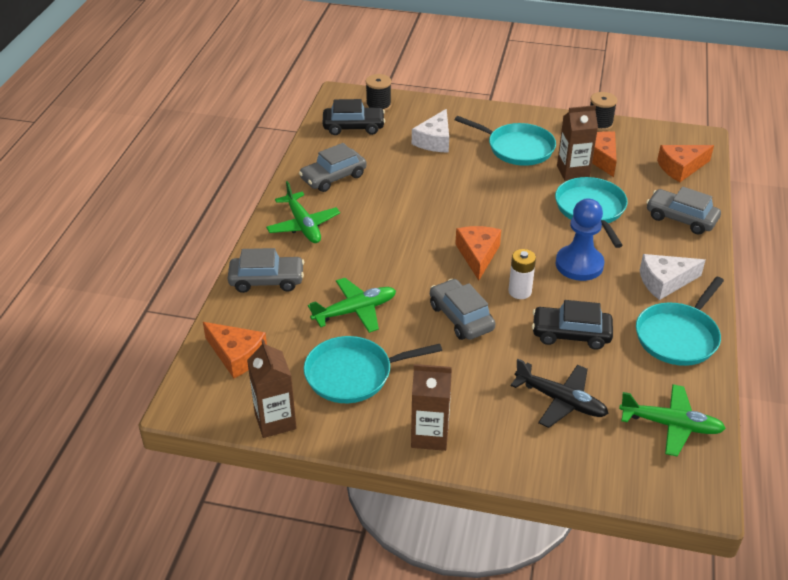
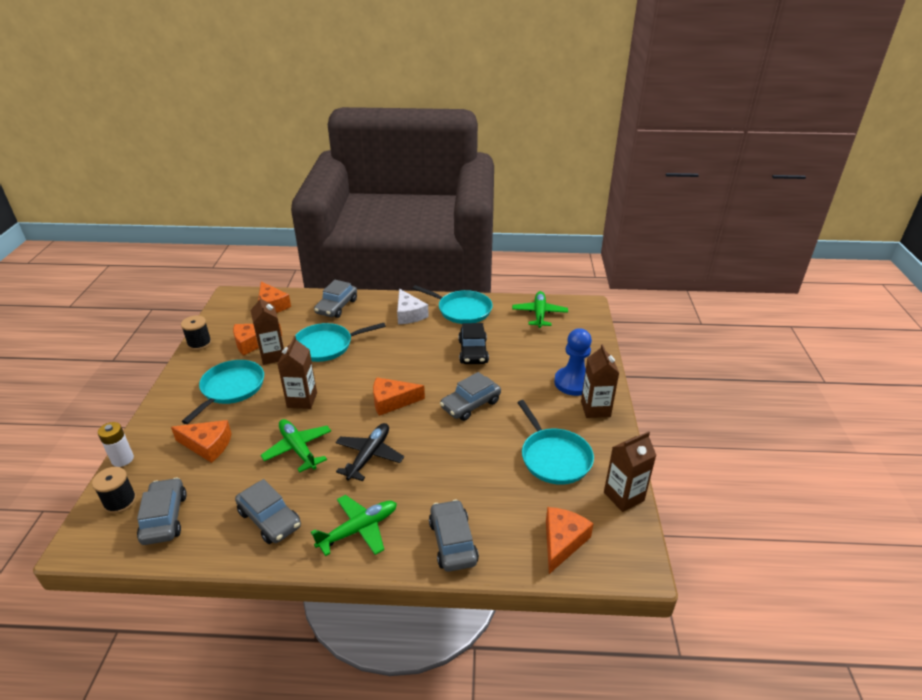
camera: 100 degrees left, 5 degrees down
(353, 127) = (164, 518): black car -> grey car
(355, 311) = (480, 468): green plane -> green plane (298, 449)
(434, 140) = (207, 445): white cheese -> orange cheese
(491, 192) = (302, 400): none -> brown carton
(520, 291) = (433, 376): white battery -> white battery (122, 459)
(560, 401) = (537, 354): black plane -> black plane (369, 456)
(579, 264) = (396, 350): blue pawn -> blue pawn (573, 383)

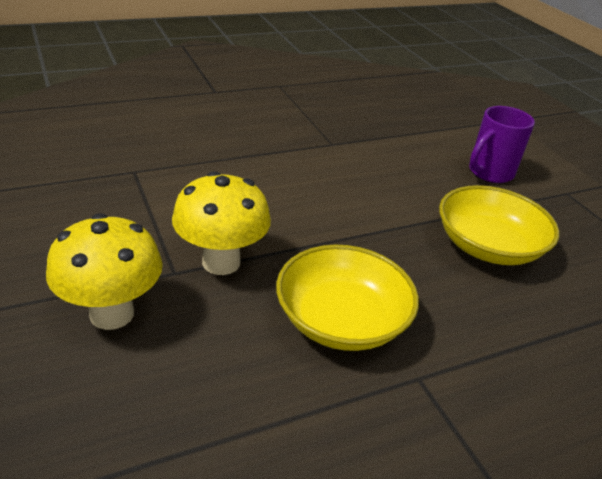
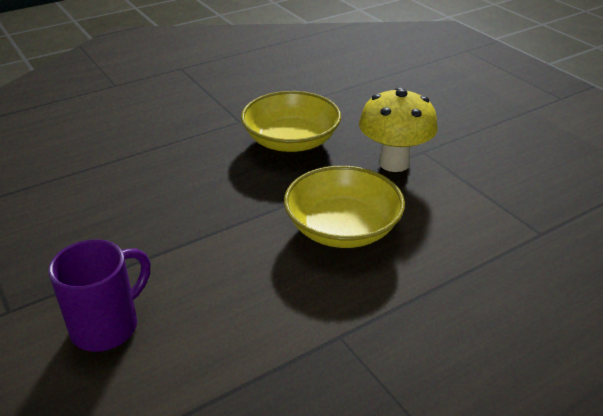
camera: 175 degrees right, 0 degrees up
(112, 314) = (441, 124): yellow mushroom -> none
(488, 246) = (156, 214): yellow bowl -> yellow bowl (342, 228)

» Requirement: Once you reach the line with "(355, 311) = (480, 468): green" in the data above, copy it and every line after it exactly, up to and including the line with "(520, 291) = (433, 376): white".

» Response to the task:
(355, 311) = (480, 468): green plane -> green plane (298, 449)
(434, 140) = (207, 445): white cheese -> orange cheese
(491, 192) = (302, 400): none -> brown carton
(520, 291) = (433, 376): white battery -> white battery (122, 459)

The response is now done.